------ Data for processing ------

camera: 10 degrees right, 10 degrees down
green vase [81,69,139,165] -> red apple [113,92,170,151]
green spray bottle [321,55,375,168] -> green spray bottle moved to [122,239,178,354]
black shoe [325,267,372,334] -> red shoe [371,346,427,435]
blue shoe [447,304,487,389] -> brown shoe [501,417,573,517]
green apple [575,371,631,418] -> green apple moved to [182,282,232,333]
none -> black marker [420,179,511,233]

------
------ Data for processing ------

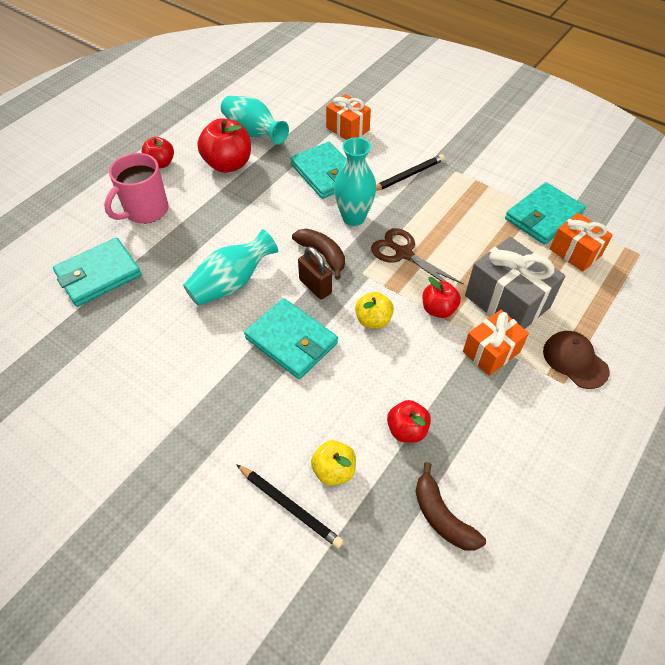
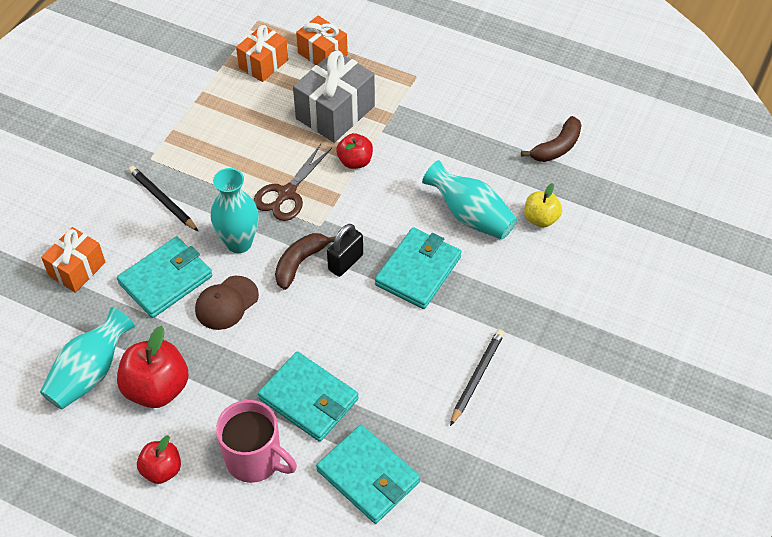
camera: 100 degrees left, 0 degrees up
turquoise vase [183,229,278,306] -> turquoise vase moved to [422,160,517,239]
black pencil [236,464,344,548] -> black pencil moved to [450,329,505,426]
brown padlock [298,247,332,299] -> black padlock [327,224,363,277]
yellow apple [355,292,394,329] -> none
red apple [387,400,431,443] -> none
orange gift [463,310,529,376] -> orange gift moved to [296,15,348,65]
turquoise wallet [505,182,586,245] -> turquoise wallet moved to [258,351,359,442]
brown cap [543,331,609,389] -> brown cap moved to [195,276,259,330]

------

- Your objective:
Search the material above for the word "degrees", then copy out each line that has it.

- Written reply:
camera: 10 degrees right, 10 degrees down
camera: 100 degrees left, 0 degrees up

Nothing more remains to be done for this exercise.